▸ Assignment
At the line containing "cyan star: moved 1 px right, 4 px down", begin setting down the entries exactly, and stop only after the last line.

▸ Material for the task
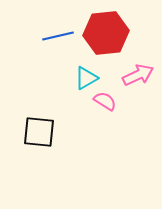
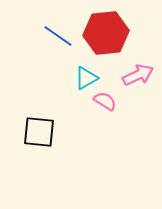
blue line: rotated 48 degrees clockwise
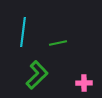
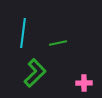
cyan line: moved 1 px down
green L-shape: moved 2 px left, 2 px up
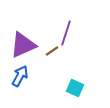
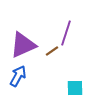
blue arrow: moved 2 px left
cyan square: rotated 24 degrees counterclockwise
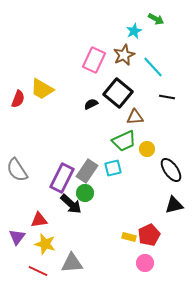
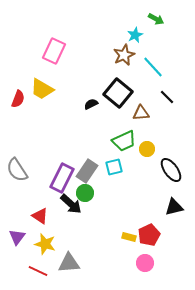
cyan star: moved 1 px right, 4 px down
pink rectangle: moved 40 px left, 9 px up
black line: rotated 35 degrees clockwise
brown triangle: moved 6 px right, 4 px up
cyan square: moved 1 px right, 1 px up
black triangle: moved 2 px down
red triangle: moved 1 px right, 4 px up; rotated 42 degrees clockwise
gray triangle: moved 3 px left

▸ Output below
cyan star: moved 1 px right, 4 px down
pink rectangle: moved 40 px left, 9 px up
black line: rotated 35 degrees clockwise
brown triangle: moved 6 px right, 4 px up
cyan square: moved 1 px right, 1 px up
black triangle: moved 2 px down
red triangle: moved 1 px right, 4 px up; rotated 42 degrees clockwise
gray triangle: moved 3 px left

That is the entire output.